§ THE PROBLEM
Among the records, which lines include "brown"? List them.

§ Stored data entries
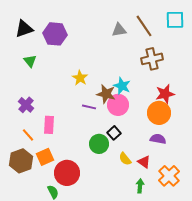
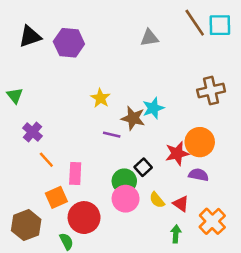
brown line: (144, 26) -> (195, 23), moved
brown cross: (152, 59) -> (211, 91), moved
green triangle: (30, 61) -> (15, 96), moved
cyan star: (122, 86) -> (153, 108), turned 30
red star: (165, 94) -> (177, 153), moved
pink circle: (118, 105) -> (126, 199), moved
pink rectangle: (49, 125) -> (75, 174), moved
orange line: (28, 135) -> (46, 160), moved
brown hexagon: (21, 161) -> (26, 225), moved

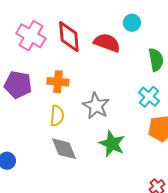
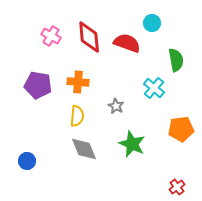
pink cross: (31, 36) -> (51, 36), size x0.7
cyan cross: (149, 97) -> (154, 88), moved
gray star: (96, 106) -> (116, 106), size x0.6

§ RESULT OF THIS TASK
brown line: (144, 26) -> (195, 23), moved
brown cross: (152, 59) -> (211, 91), moved
brown hexagon: (21, 161) -> (26, 225), moved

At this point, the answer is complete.